## Task to complete:
Only the lines below starting at the one that contains "cyan brick G5 level" and ending at the one that contains "blue brick C3 level" are to be reproduced, exactly and with both ends kept.

*** Dataset records

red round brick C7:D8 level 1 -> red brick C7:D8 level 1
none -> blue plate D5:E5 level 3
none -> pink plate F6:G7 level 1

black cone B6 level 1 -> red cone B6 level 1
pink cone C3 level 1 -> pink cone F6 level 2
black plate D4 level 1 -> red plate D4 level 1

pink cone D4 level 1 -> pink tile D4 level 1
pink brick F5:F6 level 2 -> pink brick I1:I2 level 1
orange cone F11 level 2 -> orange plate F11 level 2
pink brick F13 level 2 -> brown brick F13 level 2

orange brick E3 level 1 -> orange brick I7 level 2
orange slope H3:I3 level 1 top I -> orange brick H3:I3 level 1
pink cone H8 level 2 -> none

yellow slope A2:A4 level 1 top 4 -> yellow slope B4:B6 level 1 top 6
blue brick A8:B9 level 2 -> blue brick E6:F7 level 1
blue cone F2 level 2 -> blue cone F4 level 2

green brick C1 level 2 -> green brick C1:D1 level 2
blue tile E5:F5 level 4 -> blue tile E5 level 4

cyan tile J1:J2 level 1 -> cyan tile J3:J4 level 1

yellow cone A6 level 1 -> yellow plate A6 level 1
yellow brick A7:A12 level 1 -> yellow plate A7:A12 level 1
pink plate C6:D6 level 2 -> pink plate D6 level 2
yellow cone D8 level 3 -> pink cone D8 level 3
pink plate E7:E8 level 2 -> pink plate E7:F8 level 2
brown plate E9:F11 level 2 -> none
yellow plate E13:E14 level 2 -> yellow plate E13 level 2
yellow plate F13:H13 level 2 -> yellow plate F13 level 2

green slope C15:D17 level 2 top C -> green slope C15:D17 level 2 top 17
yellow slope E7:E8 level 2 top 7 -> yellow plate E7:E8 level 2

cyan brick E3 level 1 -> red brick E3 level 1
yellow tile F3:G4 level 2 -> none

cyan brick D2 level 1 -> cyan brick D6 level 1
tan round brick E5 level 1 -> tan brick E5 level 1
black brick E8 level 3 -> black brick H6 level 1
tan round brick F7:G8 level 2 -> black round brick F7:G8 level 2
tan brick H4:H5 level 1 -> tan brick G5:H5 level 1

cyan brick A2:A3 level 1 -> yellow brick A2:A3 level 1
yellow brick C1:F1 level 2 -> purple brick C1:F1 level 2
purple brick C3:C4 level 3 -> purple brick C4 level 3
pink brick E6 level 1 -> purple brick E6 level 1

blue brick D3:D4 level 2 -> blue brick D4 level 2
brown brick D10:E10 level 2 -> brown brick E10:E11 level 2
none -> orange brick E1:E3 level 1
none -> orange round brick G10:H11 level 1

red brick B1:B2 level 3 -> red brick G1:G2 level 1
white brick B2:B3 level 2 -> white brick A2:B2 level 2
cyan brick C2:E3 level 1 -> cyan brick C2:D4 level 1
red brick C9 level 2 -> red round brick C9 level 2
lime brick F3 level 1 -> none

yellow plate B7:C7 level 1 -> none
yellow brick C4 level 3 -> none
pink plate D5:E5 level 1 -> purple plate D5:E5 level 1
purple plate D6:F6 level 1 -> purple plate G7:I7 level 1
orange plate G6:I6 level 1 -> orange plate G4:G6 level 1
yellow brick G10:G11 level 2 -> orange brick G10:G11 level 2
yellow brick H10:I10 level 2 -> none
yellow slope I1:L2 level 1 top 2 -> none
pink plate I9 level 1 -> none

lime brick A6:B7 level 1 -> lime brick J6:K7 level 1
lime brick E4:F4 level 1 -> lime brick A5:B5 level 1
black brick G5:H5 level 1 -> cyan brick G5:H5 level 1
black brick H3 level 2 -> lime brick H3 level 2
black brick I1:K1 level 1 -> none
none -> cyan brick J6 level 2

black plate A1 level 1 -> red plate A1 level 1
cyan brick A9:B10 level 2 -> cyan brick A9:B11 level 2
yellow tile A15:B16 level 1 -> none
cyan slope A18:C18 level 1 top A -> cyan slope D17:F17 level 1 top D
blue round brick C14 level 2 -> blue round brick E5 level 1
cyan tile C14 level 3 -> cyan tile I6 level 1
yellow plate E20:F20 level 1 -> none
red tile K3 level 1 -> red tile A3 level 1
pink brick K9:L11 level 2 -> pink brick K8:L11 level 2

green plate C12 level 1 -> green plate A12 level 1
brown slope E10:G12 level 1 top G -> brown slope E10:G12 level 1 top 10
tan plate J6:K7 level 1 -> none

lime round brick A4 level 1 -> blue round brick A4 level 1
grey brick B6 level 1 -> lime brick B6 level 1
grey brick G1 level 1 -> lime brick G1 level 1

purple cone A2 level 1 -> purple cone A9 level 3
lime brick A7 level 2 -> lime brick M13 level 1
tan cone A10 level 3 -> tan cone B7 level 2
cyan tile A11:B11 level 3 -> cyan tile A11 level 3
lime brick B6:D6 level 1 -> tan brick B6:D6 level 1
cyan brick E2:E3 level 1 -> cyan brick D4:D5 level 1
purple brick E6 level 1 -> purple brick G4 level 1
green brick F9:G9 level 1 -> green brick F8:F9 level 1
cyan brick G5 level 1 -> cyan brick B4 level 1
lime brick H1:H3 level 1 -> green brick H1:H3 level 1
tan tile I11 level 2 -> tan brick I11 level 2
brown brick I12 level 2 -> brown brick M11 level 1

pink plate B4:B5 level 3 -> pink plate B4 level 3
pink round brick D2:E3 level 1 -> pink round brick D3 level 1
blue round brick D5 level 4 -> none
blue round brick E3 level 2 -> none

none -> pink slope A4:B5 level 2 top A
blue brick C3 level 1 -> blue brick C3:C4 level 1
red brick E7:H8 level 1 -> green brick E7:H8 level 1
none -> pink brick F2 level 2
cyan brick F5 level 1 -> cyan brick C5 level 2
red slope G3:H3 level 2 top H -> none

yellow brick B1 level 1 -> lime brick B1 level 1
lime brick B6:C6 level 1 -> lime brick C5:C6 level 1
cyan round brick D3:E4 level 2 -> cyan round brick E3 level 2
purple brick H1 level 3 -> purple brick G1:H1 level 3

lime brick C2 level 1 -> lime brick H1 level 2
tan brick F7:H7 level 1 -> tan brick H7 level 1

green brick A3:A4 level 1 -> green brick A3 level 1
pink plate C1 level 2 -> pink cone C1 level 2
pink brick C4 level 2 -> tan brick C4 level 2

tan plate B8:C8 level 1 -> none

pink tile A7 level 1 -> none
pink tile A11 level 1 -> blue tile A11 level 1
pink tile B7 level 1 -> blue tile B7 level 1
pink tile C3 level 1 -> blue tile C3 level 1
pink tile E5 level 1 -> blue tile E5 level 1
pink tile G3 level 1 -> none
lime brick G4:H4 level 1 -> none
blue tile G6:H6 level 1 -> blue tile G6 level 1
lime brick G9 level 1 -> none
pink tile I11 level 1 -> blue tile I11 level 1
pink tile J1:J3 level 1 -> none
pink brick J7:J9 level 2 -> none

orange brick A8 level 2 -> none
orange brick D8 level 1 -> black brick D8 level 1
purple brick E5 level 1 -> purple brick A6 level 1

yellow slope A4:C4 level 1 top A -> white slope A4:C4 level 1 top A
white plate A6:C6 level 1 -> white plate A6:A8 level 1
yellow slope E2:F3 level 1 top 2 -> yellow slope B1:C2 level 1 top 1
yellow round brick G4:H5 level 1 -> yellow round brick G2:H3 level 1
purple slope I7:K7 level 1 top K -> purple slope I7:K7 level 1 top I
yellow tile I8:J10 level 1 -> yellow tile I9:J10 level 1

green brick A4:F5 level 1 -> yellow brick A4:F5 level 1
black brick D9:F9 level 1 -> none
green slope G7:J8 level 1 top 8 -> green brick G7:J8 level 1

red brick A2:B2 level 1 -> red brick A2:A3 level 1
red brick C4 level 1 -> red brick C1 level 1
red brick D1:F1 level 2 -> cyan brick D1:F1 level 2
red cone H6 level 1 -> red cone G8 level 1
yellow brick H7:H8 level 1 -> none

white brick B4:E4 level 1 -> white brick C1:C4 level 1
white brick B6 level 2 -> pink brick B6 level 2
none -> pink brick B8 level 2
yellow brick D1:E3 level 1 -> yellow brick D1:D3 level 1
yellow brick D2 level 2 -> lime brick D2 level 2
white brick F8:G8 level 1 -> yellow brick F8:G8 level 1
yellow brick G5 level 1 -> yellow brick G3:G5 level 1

******

## Solved exercise:
cyan brick G5 level 1 -> cyan brick B4 level 1
lime brick H1:H3 level 1 -> green brick H1:H3 level 1
tan tile I11 level 2 -> tan brick I11 level 2
brown brick I12 level 2 -> brown brick M11 level 1

pink plate B4:B5 level 3 -> pink plate B4 level 3
pink round brick D2:E3 level 1 -> pink round brick D3 level 1
blue round brick D5 level 4 -> none
blue round brick E3 level 2 -> none

none -> pink slope A4:B5 level 2 top A
blue brick C3 level 1 -> blue brick C3:C4 level 1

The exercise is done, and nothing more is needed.